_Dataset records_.
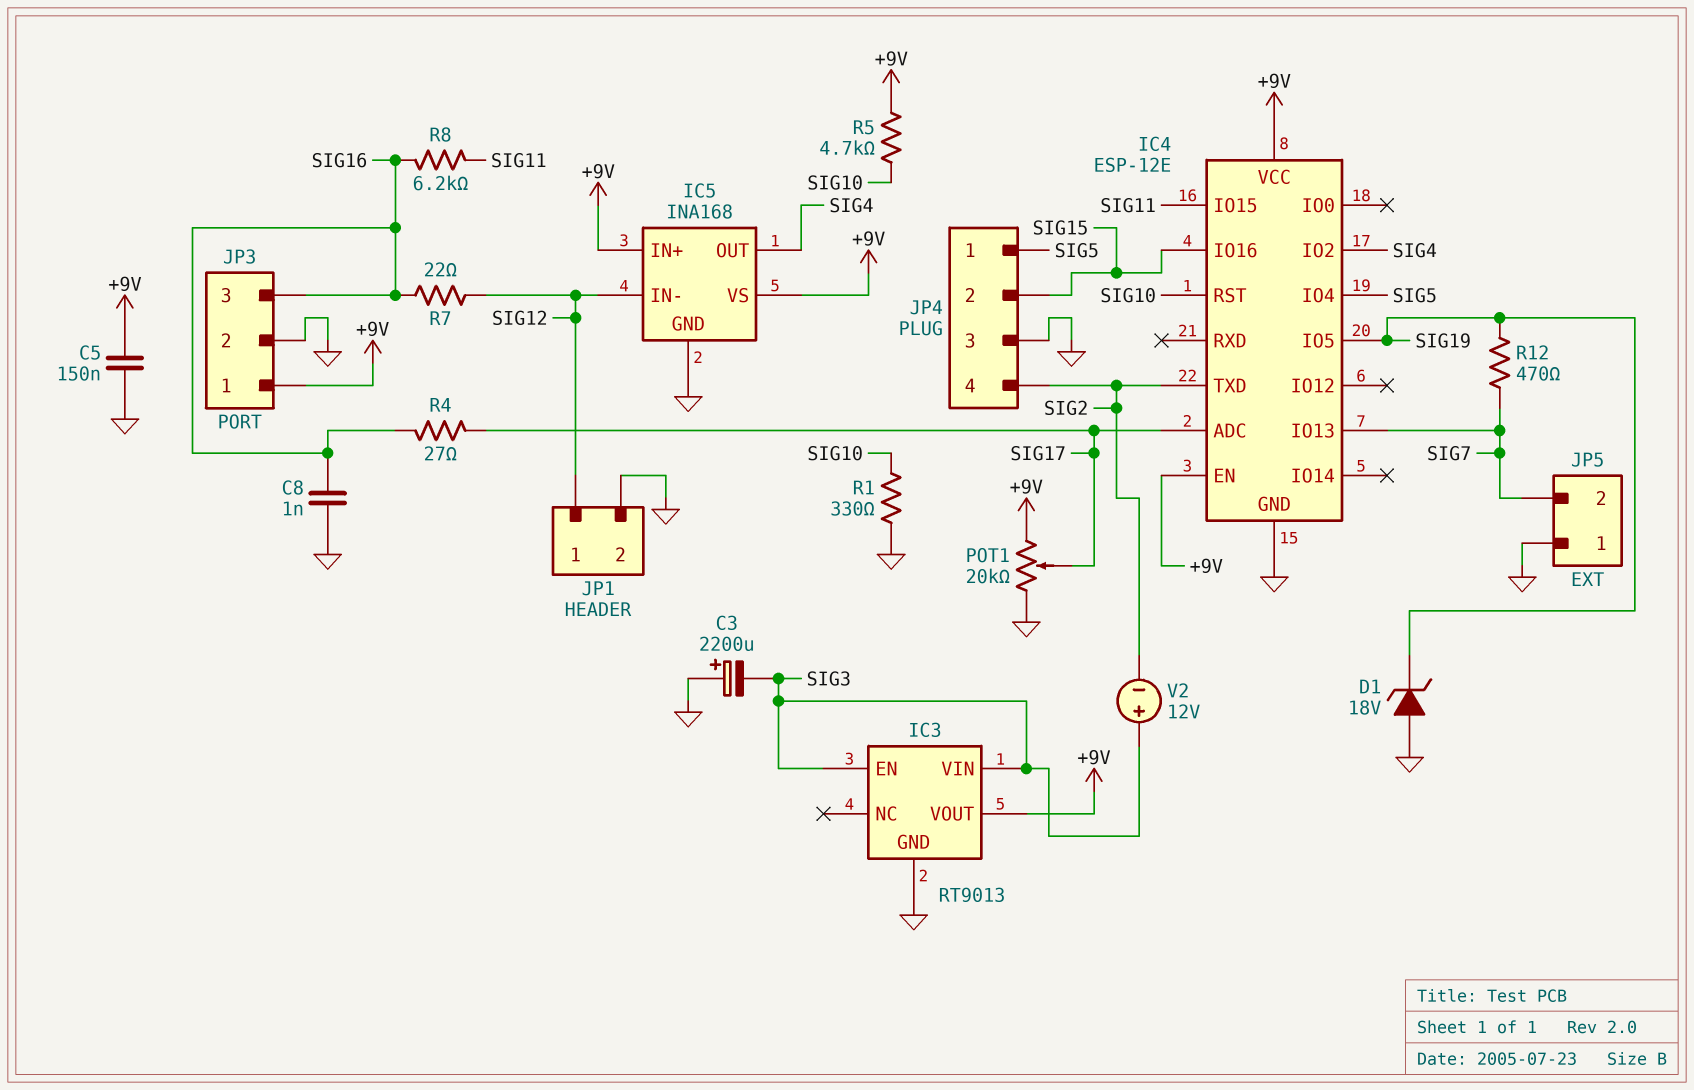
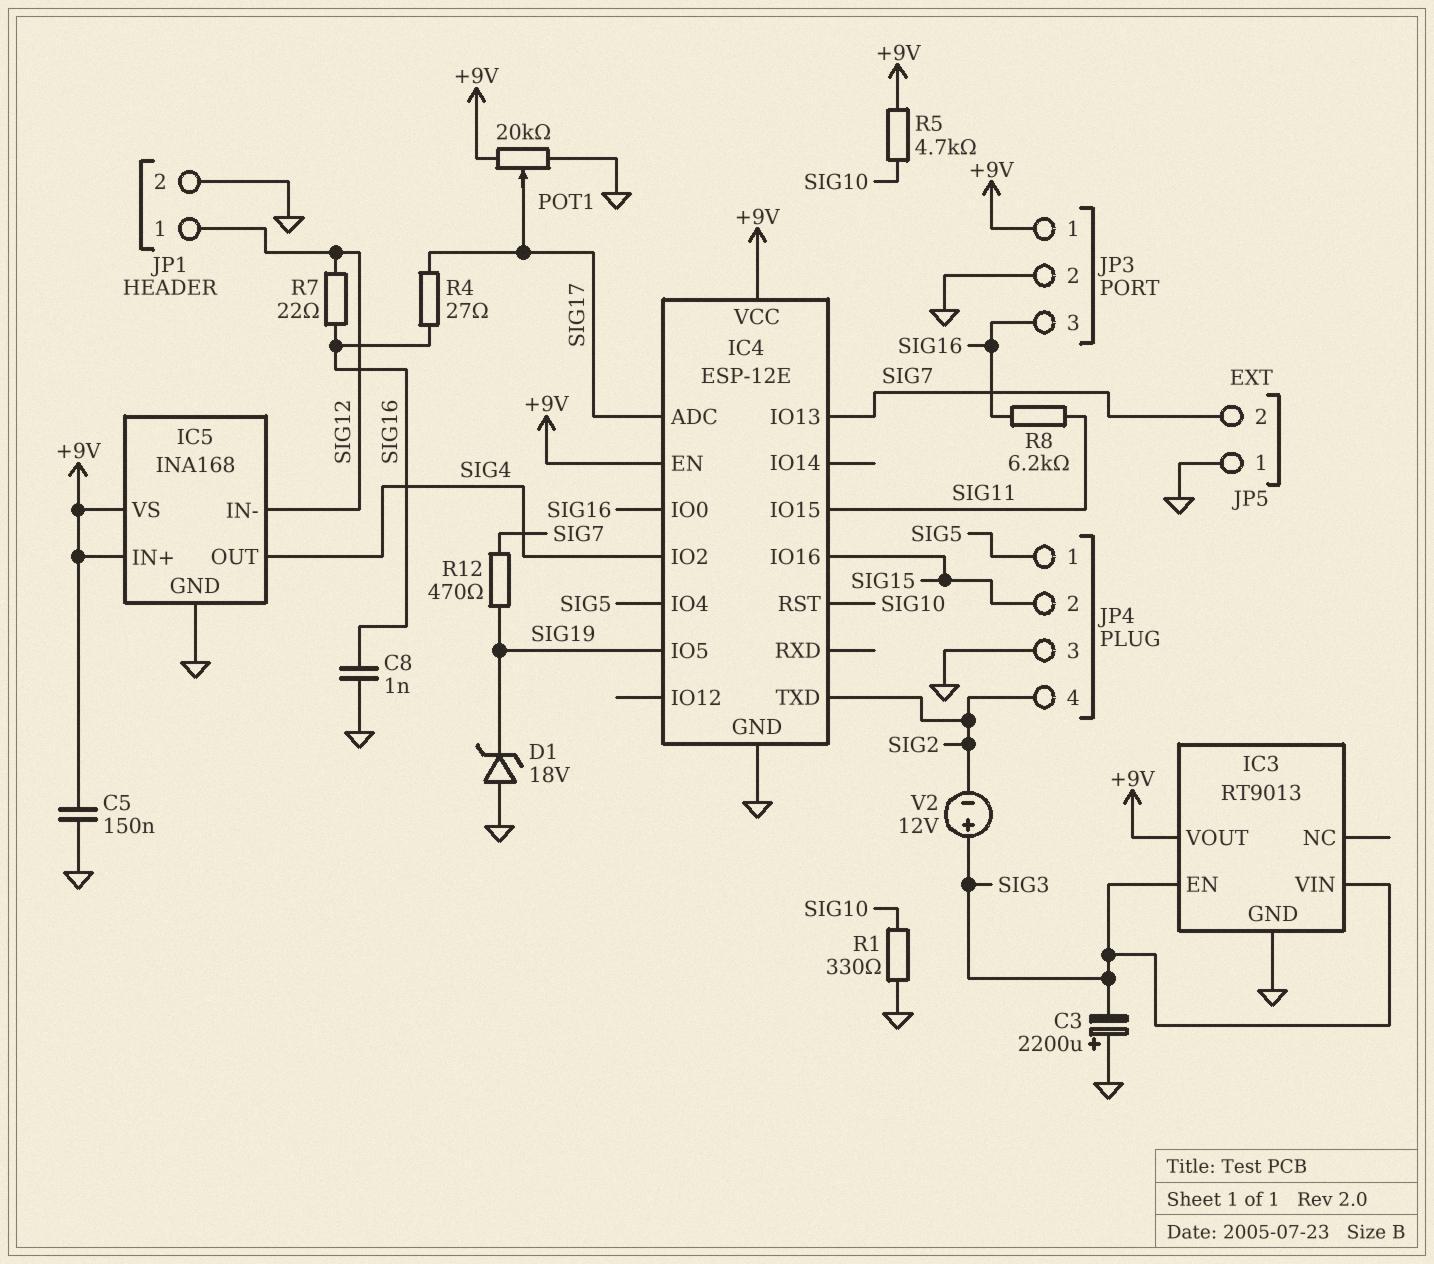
IC4 pin IO0: none -> SIG16

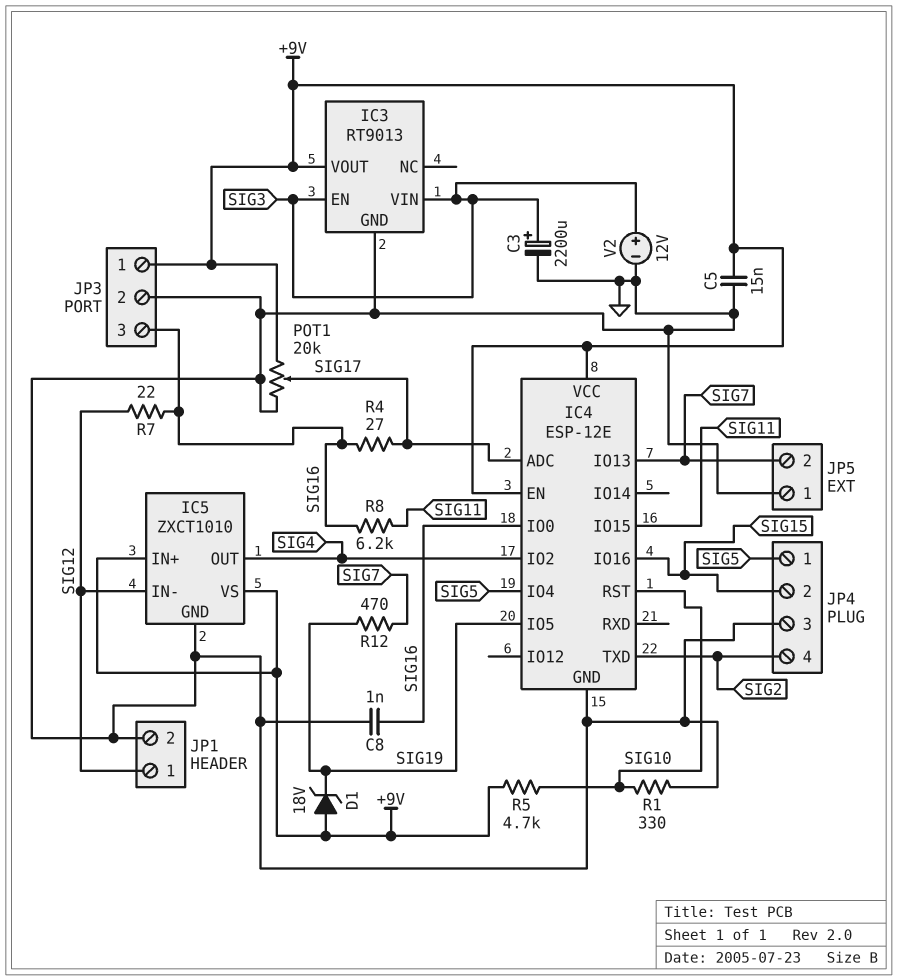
C3: 2200uF (plus GND, minus SIG3) -> 2200uF (plus SIG3, minus GND)
C5: 150nF (+9V, GND) -> 15nF (+9V, GND)
D1: zener 18V (A GND, K SIG19) -> zener 18V (A +9V, K SIG19)
IC5: INA168 -> ZXCT1010
V2: 12V (plus SIG3, minus SIG2) -> 12V (plus SIG3, minus GND)

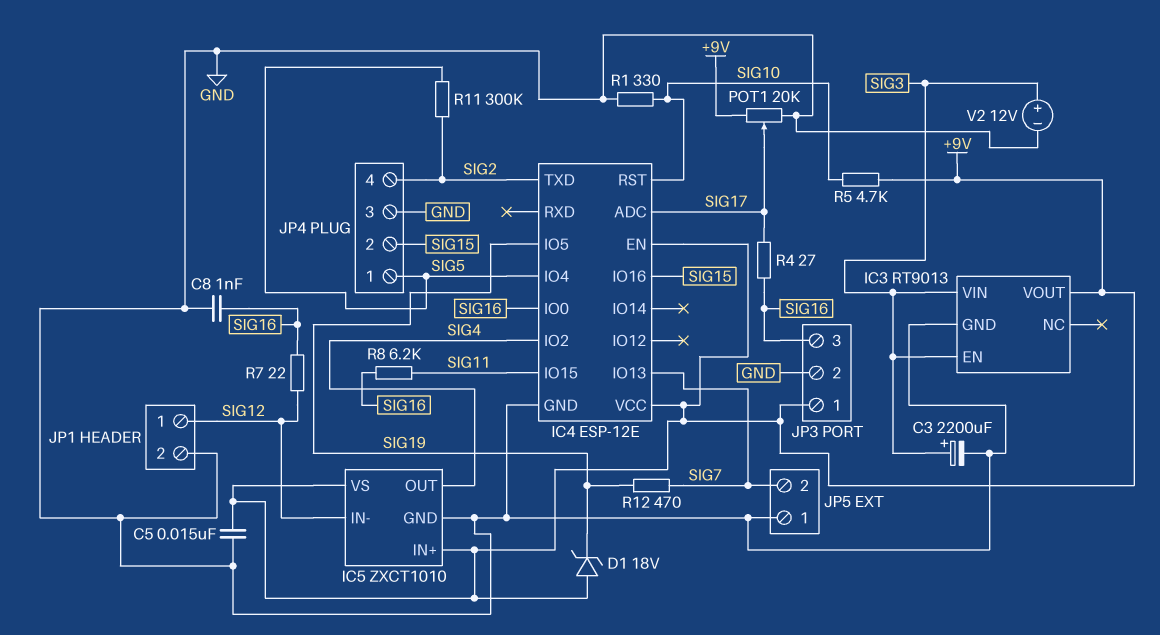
R11: none -> 300k (SIG2, SIG5)

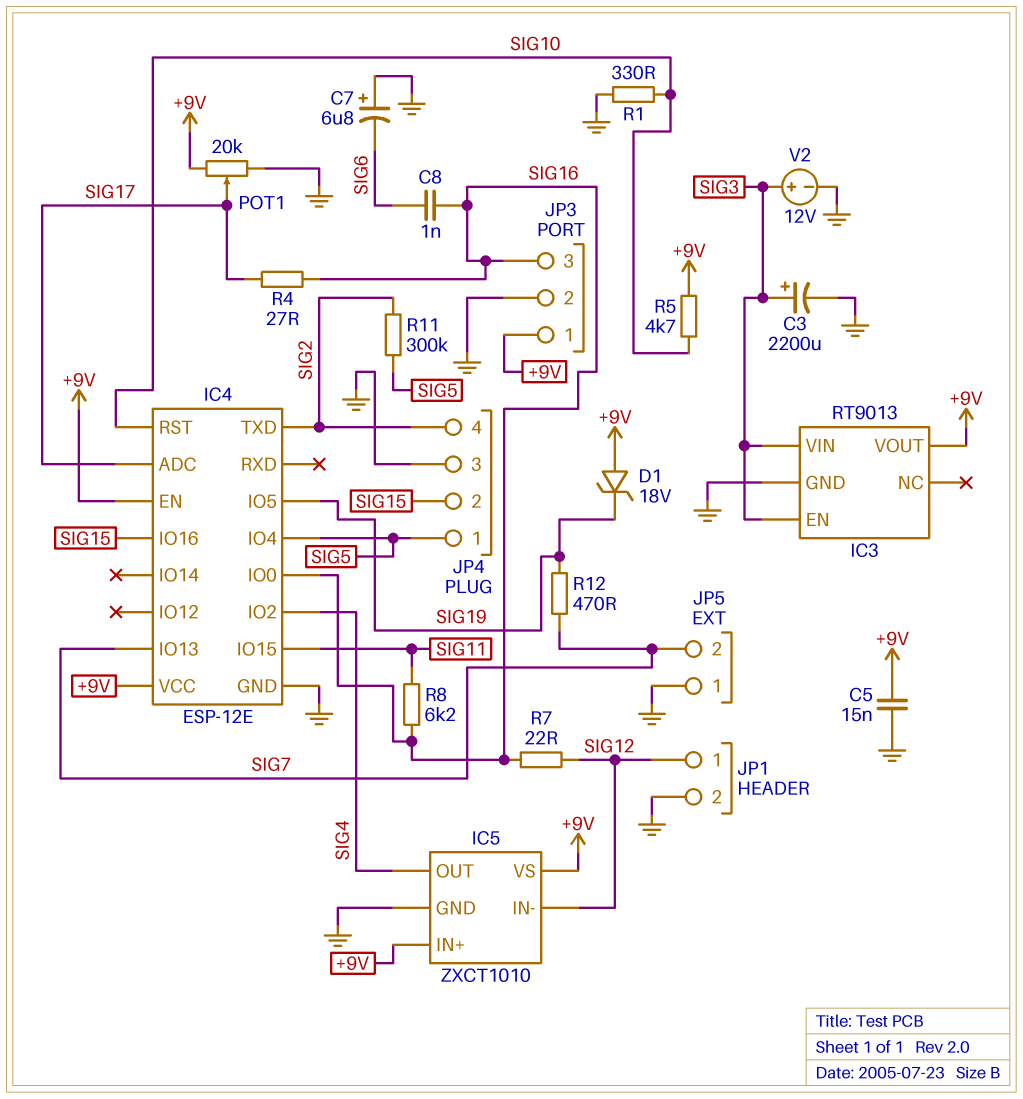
C7: none -> 6.8uF (plus GND, minus SIG6)
C8: 1nF (GND, SIG16) -> 1nF (SIG6, SIG16)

_TASK DIRECTIONS_.
Line by line, print the records exactly, leaving the pictures behind.

_YOUR RESPONSE_.
IC4 pin IO0: none -> SIG16

C3: 2200uF (plus GND, minus SIG3) -> 2200uF (plus SIG3, minus GND)
C5: 150nF (+9V, GND) -> 15nF (+9V, GND)
D1: zener 18V (A GND, K SIG19) -> zener 18V (A +9V, K SIG19)
IC5: INA168 -> ZXCT1010
V2: 12V (plus SIG3, minus SIG2) -> 12V (plus SIG3, minus GND)

R11: none -> 300k (SIG2, SIG5)

C7: none -> 6.8uF (plus GND, minus SIG6)
C8: 1nF (GND, SIG16) -> 1nF (SIG6, SIG16)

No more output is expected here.